*Instructions for the task*: Lines from the one with "ołówek (pomarańczowy) (1st from left)" to the end of the material, both included: print them exactly and print nothing else. Omit the pictures.

*Data supplied*:
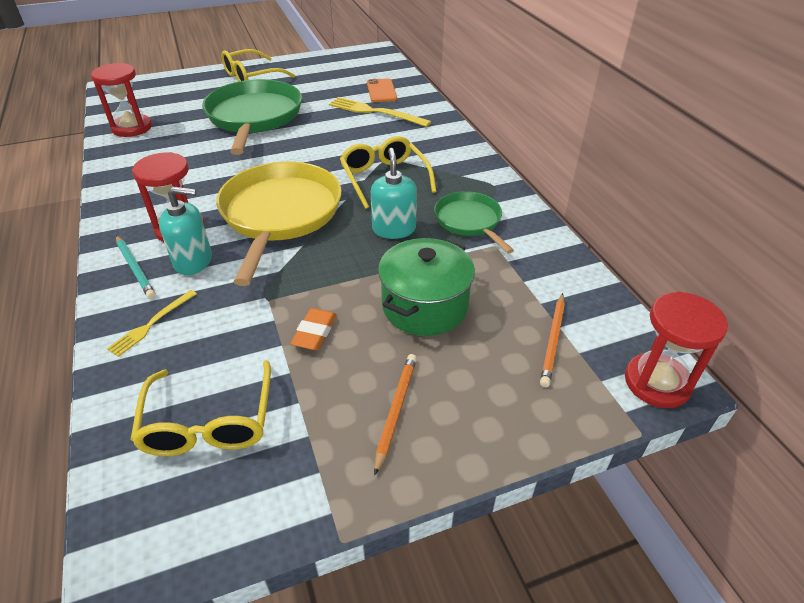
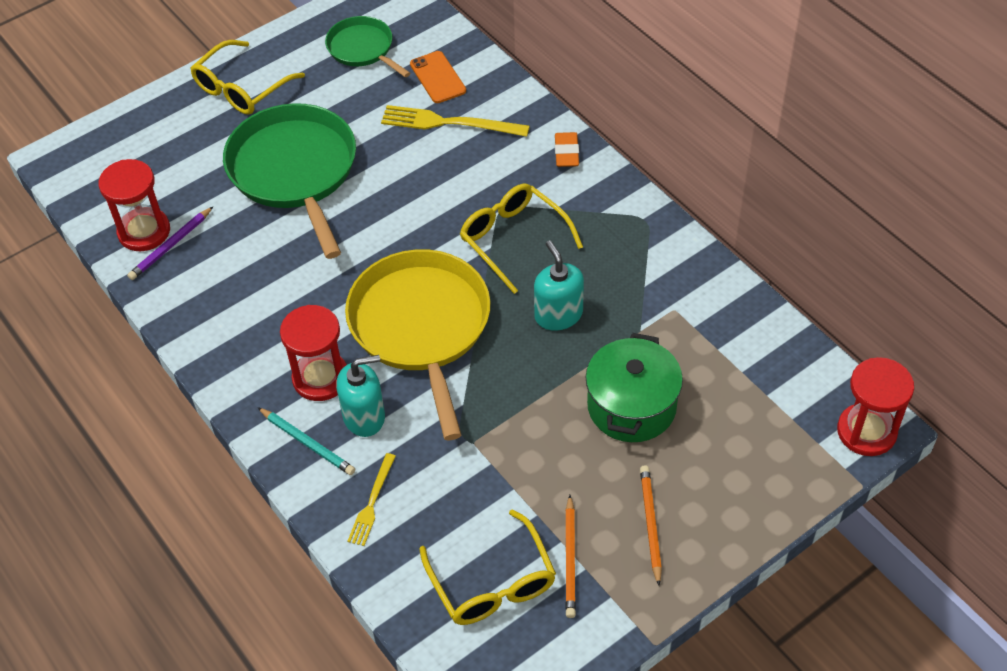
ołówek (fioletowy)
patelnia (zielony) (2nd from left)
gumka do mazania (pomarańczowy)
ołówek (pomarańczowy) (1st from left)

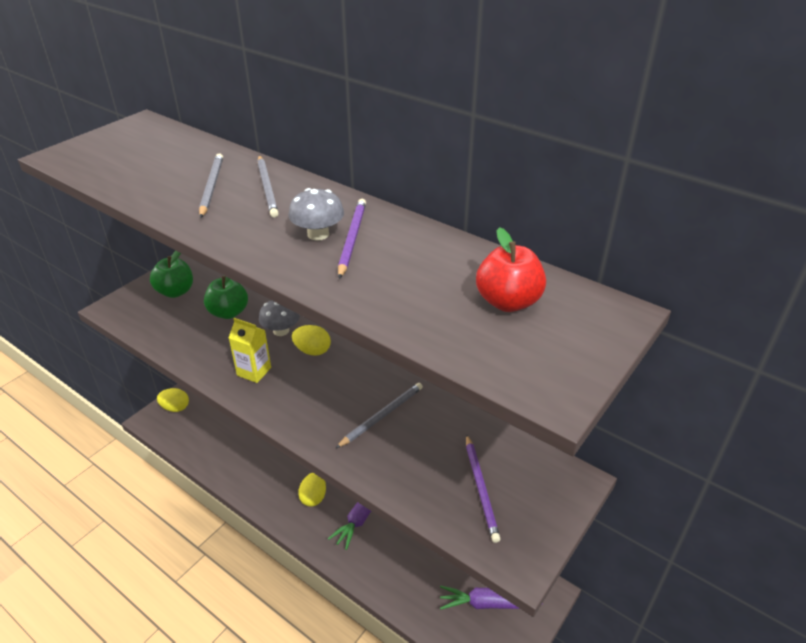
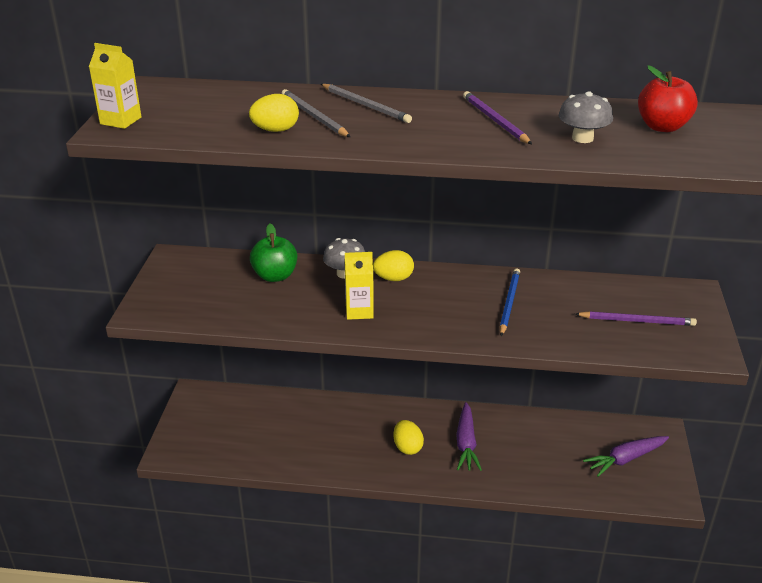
karton mleka (żółty) (1st from left)
jajko (żółty) (1st from left)
ołówek (niebieski)
grzyb (szary) (2nd from left)
ołówek (fioletowy) (2nd from left)
jabłko (zielony) (1st from left in the first image)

*Written answer*:
ołówek (pomarańczowy) (1st from left)

karton mleka (żółty) (1st from left)
jajko (żółty) (1st from left)
ołówek (niebieski)
grzyb (szary) (2nd from left)
ołówek (fioletowy) (2nd from left)
jabłko (zielony) (1st from left in the first image)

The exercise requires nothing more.